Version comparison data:
**********

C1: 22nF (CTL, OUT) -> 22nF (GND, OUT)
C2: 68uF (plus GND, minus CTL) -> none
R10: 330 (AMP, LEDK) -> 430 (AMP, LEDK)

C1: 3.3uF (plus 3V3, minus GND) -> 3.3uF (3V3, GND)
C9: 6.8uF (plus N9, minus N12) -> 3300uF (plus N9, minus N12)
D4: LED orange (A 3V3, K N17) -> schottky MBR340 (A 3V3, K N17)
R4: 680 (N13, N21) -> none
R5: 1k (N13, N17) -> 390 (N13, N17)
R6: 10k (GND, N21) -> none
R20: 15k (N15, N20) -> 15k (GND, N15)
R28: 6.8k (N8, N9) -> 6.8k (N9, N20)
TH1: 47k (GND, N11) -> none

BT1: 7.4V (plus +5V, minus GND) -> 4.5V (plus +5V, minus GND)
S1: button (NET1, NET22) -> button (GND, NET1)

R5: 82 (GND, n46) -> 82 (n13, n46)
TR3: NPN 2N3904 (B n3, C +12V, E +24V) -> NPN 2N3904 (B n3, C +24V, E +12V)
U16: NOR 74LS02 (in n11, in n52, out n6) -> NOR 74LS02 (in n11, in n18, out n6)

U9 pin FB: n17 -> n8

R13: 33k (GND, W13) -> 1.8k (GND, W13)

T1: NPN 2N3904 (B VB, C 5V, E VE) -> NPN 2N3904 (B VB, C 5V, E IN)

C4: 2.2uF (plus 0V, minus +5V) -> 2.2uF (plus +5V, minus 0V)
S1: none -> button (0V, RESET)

**********

What you are asked to do:
Tell how many lines of the records above hold the string "button". Give no other text.

Answer to the exercise:
2